» Task directions
Copy all lines containing the string "schottky" from the records below.

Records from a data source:

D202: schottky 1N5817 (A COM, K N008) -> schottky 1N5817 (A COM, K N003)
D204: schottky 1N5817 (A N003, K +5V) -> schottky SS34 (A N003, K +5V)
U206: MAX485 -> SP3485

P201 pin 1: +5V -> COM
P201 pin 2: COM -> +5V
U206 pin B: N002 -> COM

» Exercise output
D202: schottky 1N5817 (A COM, K N008) -> schottky 1N5817 (A COM, K N003)
D204: schottky 1N5817 (A N003, K +5V) -> schottky SS34 (A N003, K +5V)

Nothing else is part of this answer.